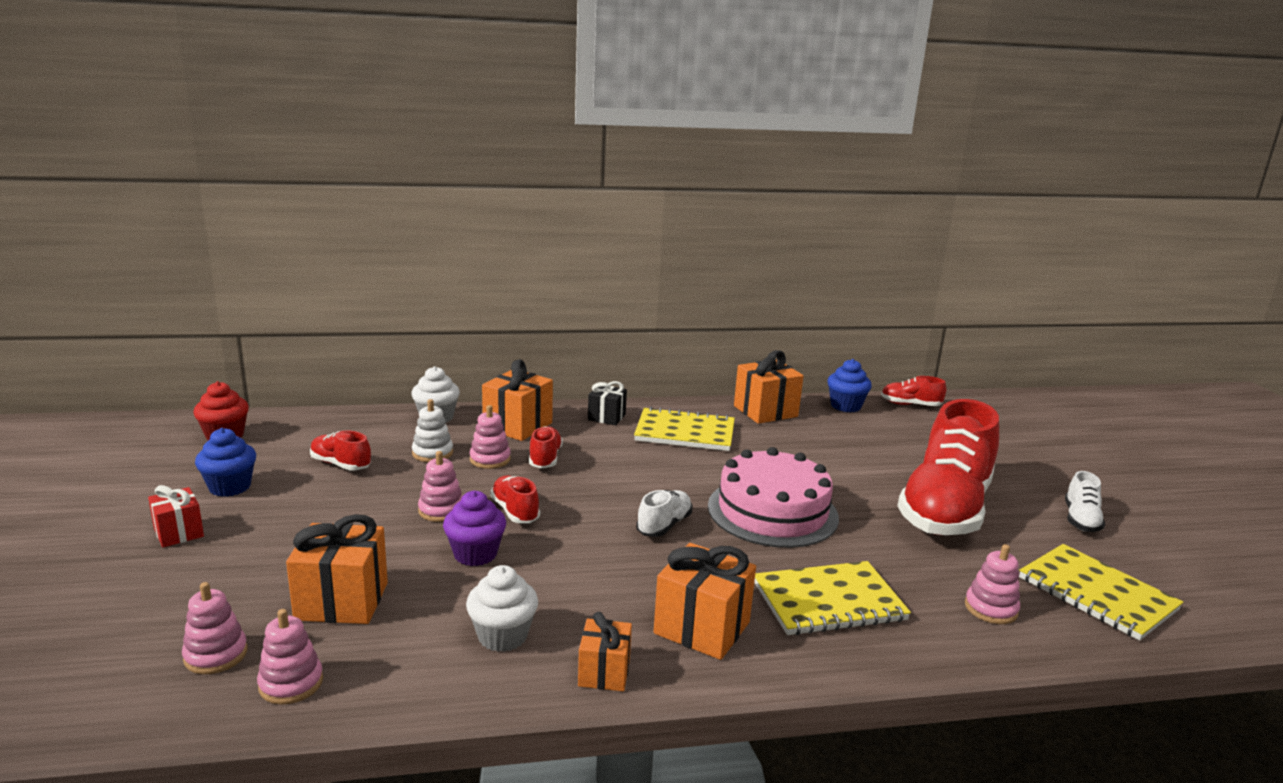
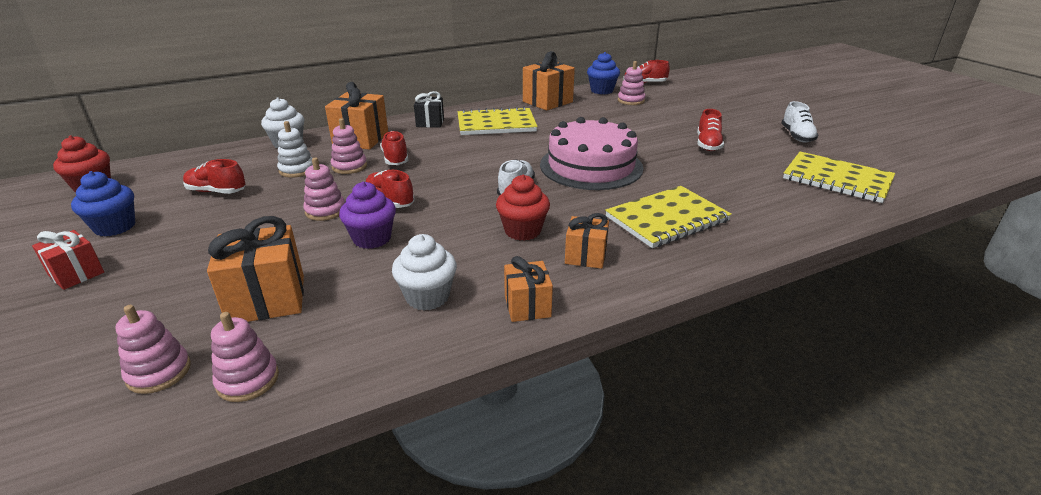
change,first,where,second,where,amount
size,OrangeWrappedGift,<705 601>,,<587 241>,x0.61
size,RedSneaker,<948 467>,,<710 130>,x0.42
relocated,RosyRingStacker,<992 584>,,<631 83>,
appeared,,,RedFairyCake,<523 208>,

┄┄┄┄┄┄┄┄┄┄┄┄┄┄┄┄┄┄┄┄

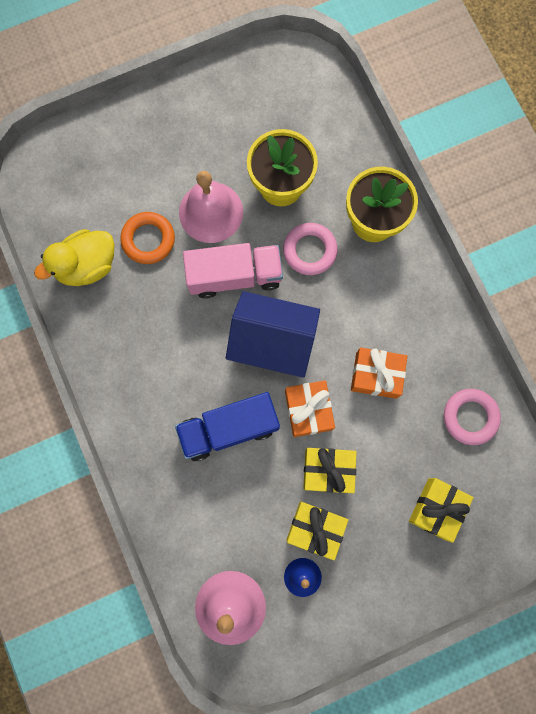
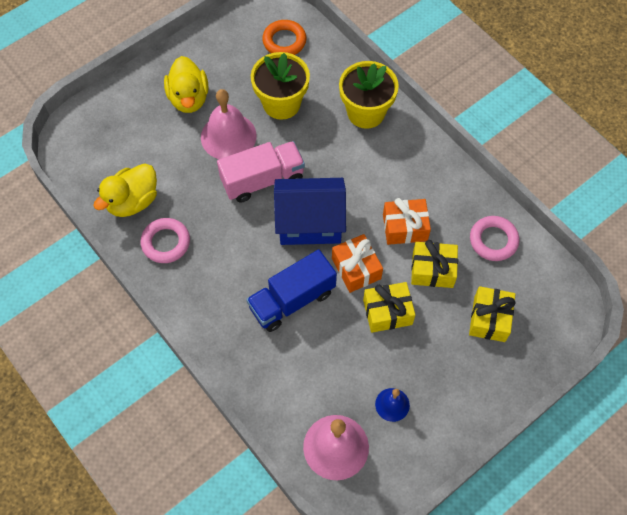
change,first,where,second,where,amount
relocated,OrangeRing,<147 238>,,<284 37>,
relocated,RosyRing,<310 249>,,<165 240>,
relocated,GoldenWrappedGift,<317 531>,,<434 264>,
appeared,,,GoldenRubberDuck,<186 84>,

┄┄┄┄┄┄┄┄┄┄┄┄┄┄┄┄┄┄┄┄

Problem to solve = Look through the data above for the string "relocated" and copy every line where it appears.

Answer space =
relocated,RosyRingStacker,<992 584>,,<631 83>,
relocated,OrangeRing,<147 238>,,<284 37>,
relocated,RosyRing,<310 249>,,<165 240>,
relocated,GoldenWrappedGift,<317 531>,,<434 264>,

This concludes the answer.